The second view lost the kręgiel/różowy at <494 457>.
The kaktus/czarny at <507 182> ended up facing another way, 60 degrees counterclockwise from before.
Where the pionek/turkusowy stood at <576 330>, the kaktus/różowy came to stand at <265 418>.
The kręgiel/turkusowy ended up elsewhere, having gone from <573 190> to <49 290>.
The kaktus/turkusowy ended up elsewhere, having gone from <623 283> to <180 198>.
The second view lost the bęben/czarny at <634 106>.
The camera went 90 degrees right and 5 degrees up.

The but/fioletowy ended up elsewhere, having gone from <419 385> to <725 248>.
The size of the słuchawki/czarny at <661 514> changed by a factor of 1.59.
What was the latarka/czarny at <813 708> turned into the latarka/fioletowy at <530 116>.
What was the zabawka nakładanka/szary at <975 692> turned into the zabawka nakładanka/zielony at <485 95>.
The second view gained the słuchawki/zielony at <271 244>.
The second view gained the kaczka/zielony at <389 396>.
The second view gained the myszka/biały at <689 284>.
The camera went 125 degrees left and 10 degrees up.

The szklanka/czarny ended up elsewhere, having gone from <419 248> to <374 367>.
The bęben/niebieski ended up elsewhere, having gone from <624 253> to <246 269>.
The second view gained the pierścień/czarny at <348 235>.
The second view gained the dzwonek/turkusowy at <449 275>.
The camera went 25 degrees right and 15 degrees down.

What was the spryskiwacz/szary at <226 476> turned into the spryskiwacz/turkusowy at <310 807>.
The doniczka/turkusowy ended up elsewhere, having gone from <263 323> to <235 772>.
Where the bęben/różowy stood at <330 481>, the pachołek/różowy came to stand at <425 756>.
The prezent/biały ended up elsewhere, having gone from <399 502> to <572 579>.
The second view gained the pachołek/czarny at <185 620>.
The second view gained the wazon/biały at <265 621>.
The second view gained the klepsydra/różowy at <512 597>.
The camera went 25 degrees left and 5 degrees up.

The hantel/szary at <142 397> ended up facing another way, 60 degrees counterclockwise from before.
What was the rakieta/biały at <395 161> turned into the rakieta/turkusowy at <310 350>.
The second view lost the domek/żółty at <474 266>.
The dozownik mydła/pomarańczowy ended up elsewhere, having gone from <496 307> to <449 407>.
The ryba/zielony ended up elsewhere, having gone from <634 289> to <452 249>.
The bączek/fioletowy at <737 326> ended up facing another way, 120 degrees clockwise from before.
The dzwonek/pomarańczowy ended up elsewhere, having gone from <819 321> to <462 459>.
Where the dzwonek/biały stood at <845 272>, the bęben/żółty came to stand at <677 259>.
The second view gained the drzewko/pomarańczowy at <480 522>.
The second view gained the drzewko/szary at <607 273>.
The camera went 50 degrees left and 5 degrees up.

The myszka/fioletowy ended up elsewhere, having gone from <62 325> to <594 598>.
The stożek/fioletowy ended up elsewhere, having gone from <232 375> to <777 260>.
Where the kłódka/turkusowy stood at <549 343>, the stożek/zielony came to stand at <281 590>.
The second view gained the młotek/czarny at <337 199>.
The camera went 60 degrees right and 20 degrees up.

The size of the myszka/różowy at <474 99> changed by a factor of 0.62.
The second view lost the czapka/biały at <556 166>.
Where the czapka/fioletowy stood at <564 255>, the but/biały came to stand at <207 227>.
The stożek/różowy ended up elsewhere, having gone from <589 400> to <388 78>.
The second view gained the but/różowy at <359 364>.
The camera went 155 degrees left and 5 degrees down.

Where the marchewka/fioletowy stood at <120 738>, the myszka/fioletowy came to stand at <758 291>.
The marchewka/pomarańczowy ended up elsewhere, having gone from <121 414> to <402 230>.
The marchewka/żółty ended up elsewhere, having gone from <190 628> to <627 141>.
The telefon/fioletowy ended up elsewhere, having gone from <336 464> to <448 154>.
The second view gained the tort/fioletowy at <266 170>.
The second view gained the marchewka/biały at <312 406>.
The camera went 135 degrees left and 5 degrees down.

———

Nothing but a number should be returned: how many lines of the listing include "kręgiel".

Reply to the task:
2